Your instructions: Your answer should hold exactly the lines from the one with "blue brick L7:M7 level 1 -> none" through the final line of the data below, reproduced as written.

Items from a data source:

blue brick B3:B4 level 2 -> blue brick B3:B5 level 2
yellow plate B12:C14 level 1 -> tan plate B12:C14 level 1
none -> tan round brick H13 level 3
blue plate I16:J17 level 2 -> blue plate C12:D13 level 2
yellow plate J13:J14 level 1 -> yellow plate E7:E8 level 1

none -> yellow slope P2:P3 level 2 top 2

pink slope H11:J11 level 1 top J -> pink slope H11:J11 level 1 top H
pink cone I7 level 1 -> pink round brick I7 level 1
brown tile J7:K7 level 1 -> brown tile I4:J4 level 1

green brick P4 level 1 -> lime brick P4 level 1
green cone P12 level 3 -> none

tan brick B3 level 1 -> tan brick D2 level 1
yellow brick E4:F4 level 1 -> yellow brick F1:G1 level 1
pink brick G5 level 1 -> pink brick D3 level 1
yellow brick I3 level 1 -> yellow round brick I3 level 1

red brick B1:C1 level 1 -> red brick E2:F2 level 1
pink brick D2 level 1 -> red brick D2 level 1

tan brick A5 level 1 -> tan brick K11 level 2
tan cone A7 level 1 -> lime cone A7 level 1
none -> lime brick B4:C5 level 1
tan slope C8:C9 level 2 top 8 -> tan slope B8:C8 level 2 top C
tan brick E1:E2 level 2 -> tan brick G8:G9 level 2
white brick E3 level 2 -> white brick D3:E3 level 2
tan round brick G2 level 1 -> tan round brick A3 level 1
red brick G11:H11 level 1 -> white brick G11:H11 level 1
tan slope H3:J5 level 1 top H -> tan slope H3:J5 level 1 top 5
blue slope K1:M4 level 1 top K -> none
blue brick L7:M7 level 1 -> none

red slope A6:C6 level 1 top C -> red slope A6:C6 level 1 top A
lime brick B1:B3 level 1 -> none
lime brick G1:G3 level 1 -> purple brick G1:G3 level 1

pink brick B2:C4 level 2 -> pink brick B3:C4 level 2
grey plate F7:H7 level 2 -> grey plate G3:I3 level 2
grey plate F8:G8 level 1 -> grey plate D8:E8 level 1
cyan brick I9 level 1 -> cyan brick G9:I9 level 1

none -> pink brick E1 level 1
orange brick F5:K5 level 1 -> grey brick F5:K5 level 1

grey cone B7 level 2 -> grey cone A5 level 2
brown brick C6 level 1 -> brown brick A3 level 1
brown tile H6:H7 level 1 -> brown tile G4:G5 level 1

Your response:
blue brick L7:M7 level 1 -> none

red slope A6:C6 level 1 top C -> red slope A6:C6 level 1 top A
lime brick B1:B3 level 1 -> none
lime brick G1:G3 level 1 -> purple brick G1:G3 level 1

pink brick B2:C4 level 2 -> pink brick B3:C4 level 2
grey plate F7:H7 level 2 -> grey plate G3:I3 level 2
grey plate F8:G8 level 1 -> grey plate D8:E8 level 1
cyan brick I9 level 1 -> cyan brick G9:I9 level 1

none -> pink brick E1 level 1
orange brick F5:K5 level 1 -> grey brick F5:K5 level 1

grey cone B7 level 2 -> grey cone A5 level 2
brown brick C6 level 1 -> brown brick A3 level 1
brown tile H6:H7 level 1 -> brown tile G4:G5 level 1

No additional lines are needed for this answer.